→ **Exercise directions**
The records beneath should be printed exactly, and the pictures are to be left out.

→ **Entries supplied**
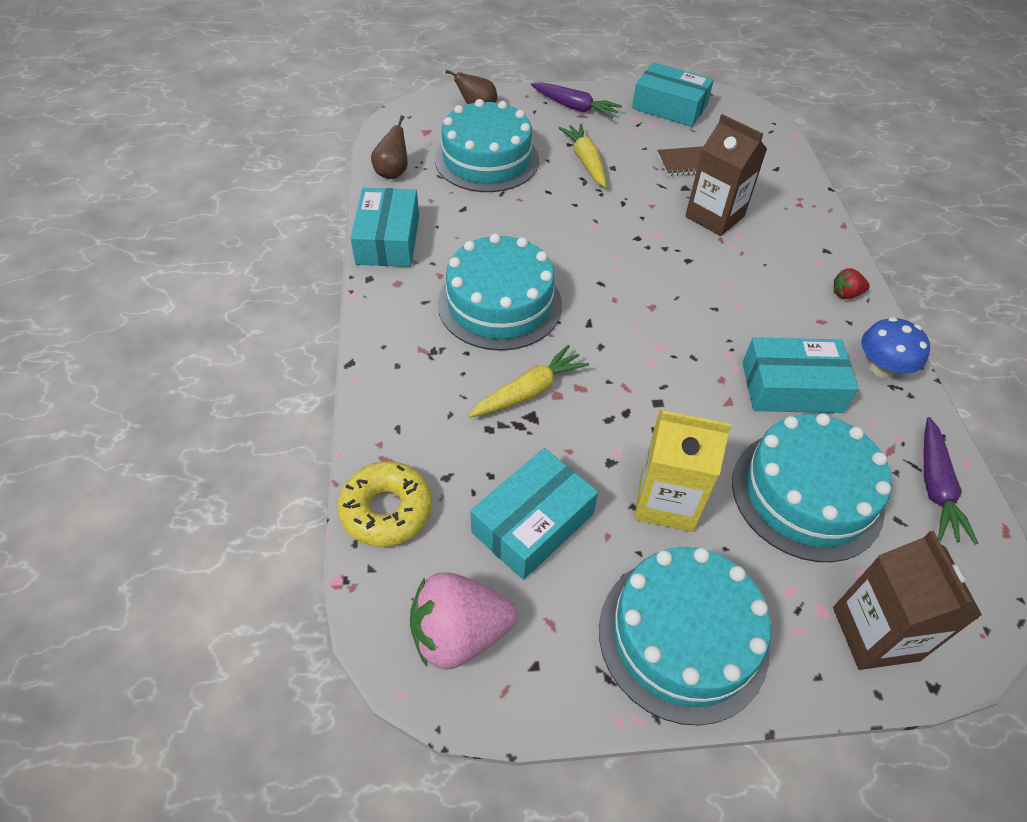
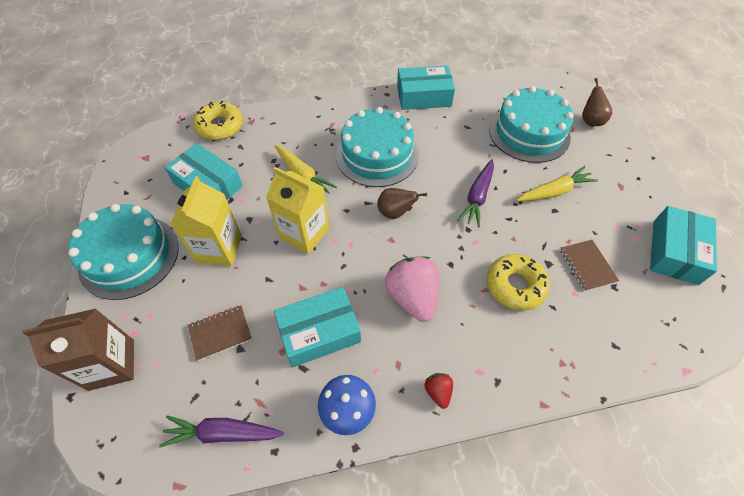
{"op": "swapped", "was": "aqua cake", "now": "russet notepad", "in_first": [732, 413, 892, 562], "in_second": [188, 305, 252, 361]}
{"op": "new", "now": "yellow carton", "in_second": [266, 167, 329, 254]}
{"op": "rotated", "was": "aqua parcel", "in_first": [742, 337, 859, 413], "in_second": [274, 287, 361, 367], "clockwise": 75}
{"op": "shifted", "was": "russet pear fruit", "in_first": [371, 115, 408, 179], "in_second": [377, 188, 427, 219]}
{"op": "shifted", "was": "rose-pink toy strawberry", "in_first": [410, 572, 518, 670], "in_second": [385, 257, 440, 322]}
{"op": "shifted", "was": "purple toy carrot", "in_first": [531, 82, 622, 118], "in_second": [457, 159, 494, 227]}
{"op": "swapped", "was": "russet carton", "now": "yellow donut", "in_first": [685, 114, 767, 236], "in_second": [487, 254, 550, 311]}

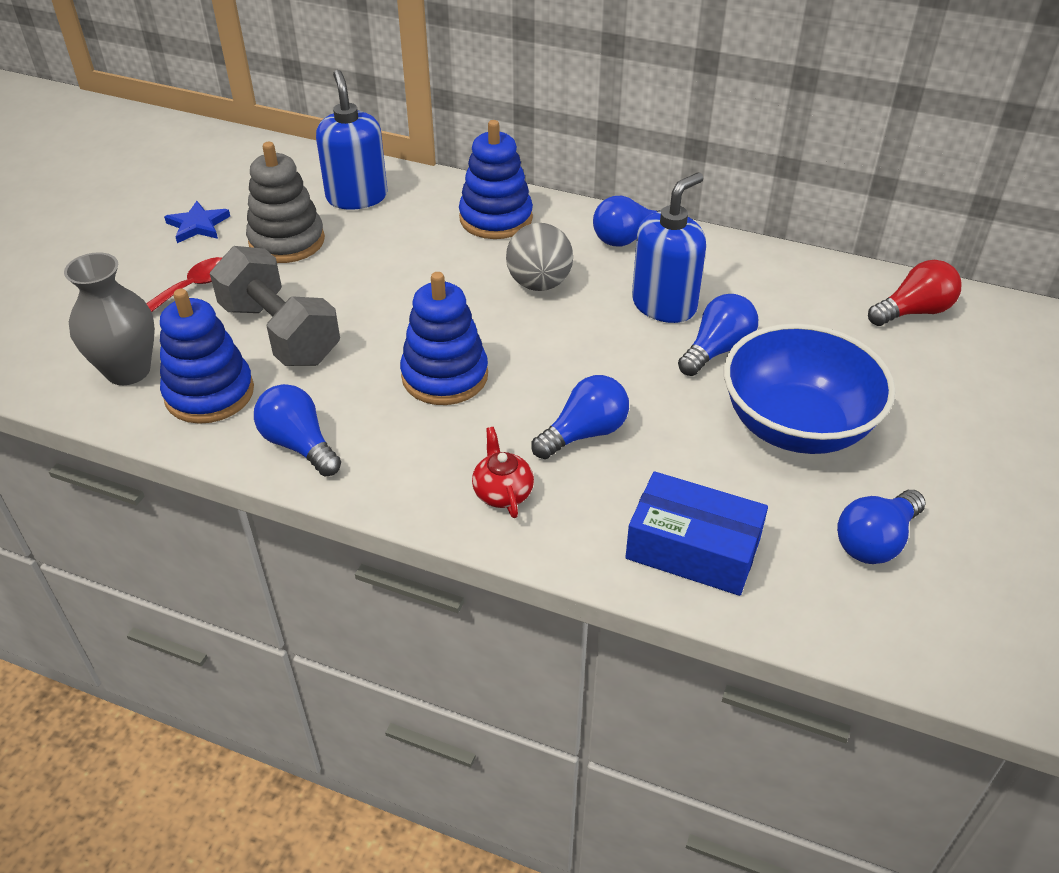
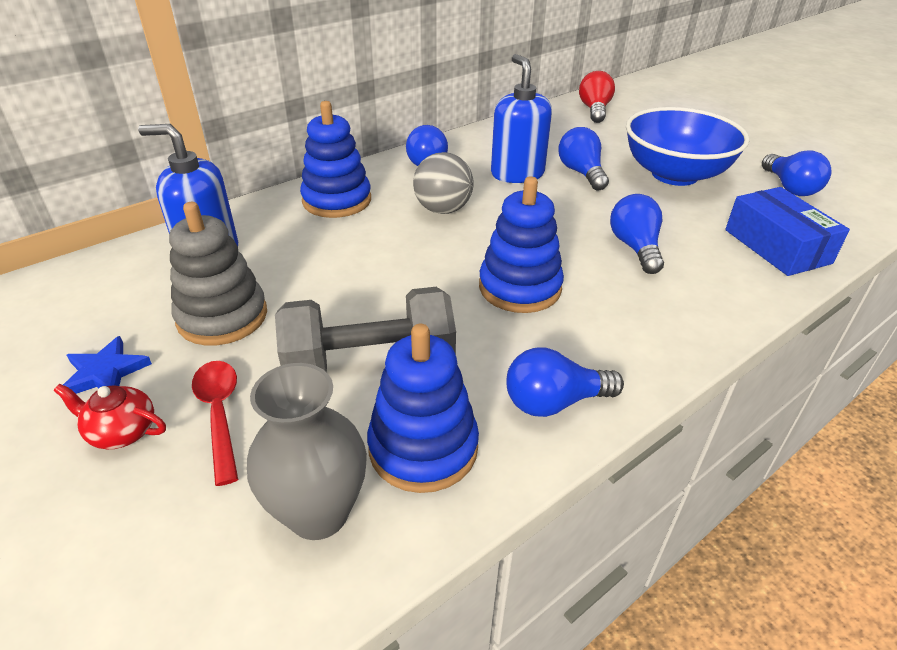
{"op": "shifted", "was": "scarlet teapot", "in_first": [472, 427, 534, 518], "in_second": [54, 384, 166, 449]}
{"op": "rotated", "was": "cobalt parcel", "in_first": [625, 471, 768, 596], "in_second": [725, 187, 850, 276], "clockwise": -75}

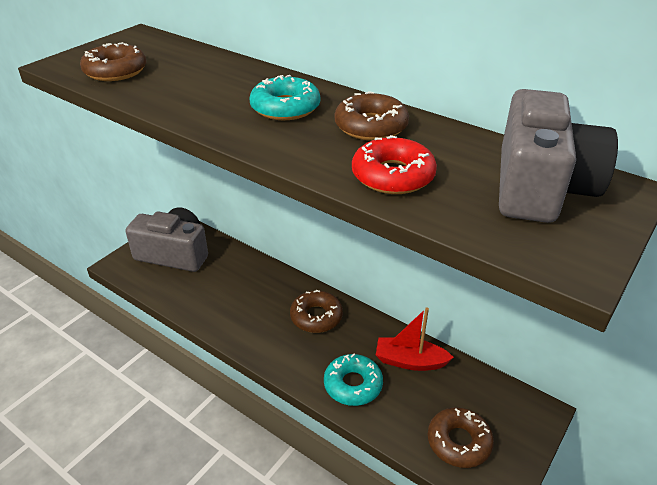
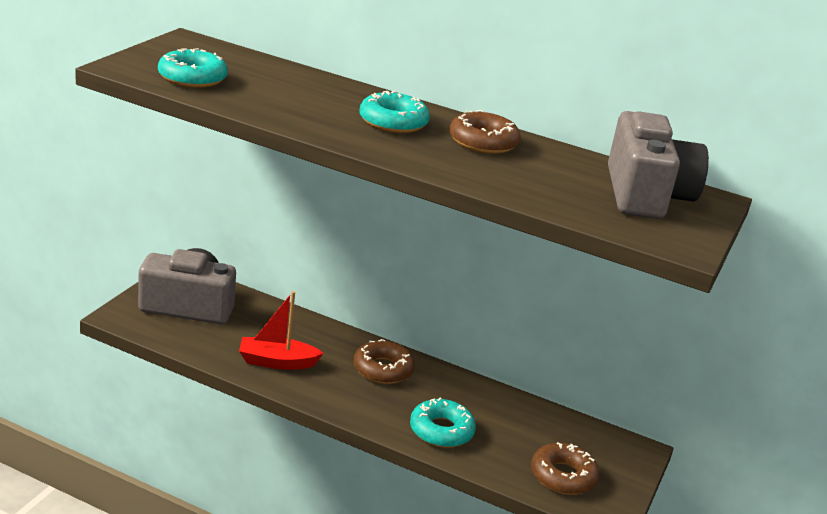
{"op": "repainted", "was": "russet donut", "now": "aqua donut", "in_first": [80, 42, 147, 81], "in_second": [158, 48, 228, 88]}
{"op": "shifted", "was": "scarlet sailboat", "in_first": [376, 307, 454, 371], "in_second": [239, 291, 324, 370]}
{"op": "gone", "was": "scarlet donut", "in_first": [352, 135, 437, 194]}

→ **Result for this exercise**
{"op": "swapped", "was": "aqua cake", "now": "russet notepad", "in_first": [732, 413, 892, 562], "in_second": [188, 305, 252, 361]}
{"op": "new", "now": "yellow carton", "in_second": [266, 167, 329, 254]}
{"op": "rotated", "was": "aqua parcel", "in_first": [742, 337, 859, 413], "in_second": [274, 287, 361, 367], "clockwise": 75}
{"op": "shifted", "was": "russet pear fruit", "in_first": [371, 115, 408, 179], "in_second": [377, 188, 427, 219]}
{"op": "shifted", "was": "rose-pink toy strawberry", "in_first": [410, 572, 518, 670], "in_second": [385, 257, 440, 322]}
{"op": "shifted", "was": "purple toy carrot", "in_first": [531, 82, 622, 118], "in_second": [457, 159, 494, 227]}
{"op": "swapped", "was": "russet carton", "now": "yellow donut", "in_first": [685, 114, 767, 236], "in_second": [487, 254, 550, 311]}

{"op": "shifted", "was": "scarlet teapot", "in_first": [472, 427, 534, 518], "in_second": [54, 384, 166, 449]}
{"op": "rotated", "was": "cobalt parcel", "in_first": [625, 471, 768, 596], "in_second": [725, 187, 850, 276], "clockwise": -75}

{"op": "repainted", "was": "russet donut", "now": "aqua donut", "in_first": [80, 42, 147, 81], "in_second": [158, 48, 228, 88]}
{"op": "shifted", "was": "scarlet sailboat", "in_first": [376, 307, 454, 371], "in_second": [239, 291, 324, 370]}
{"op": "gone", "was": "scarlet donut", "in_first": [352, 135, 437, 194]}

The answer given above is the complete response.